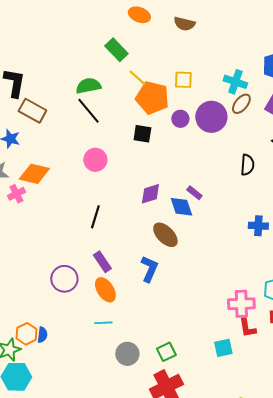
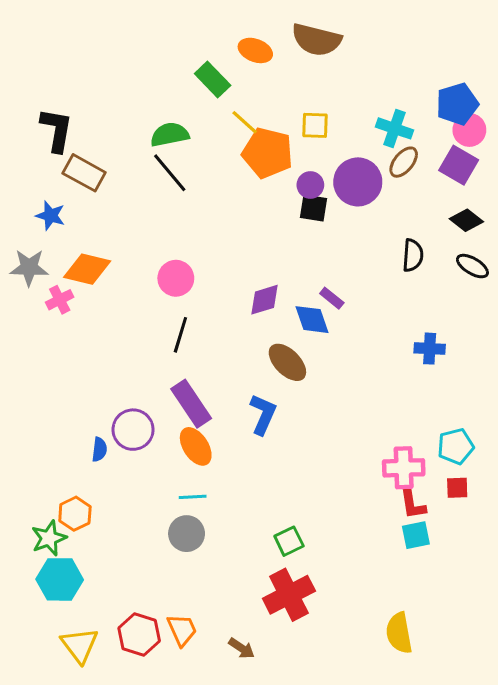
orange ellipse: (139, 15) -> (255, 50), moved
brown semicircle: (184, 24) -> (316, 40), size x1.5
black square: (142, 134) -> (313, 208), moved
pink circle: (95, 160) -> (176, 278), moved
purple rectangle: (102, 262) -> (191, 404), size x1.4
blue semicircle: (42, 335) -> (99, 449), moved
cyan square: (223, 348) -> (416, 535), moved
gray circle: (127, 354) -> (187, 534), moved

......

Exercise aim ▸
Some of the data mentions "semicircle". Copy every line where it does.

Answer box ▸
brown semicircle: (184, 24) -> (316, 40), size x1.5
blue semicircle: (42, 335) -> (99, 449), moved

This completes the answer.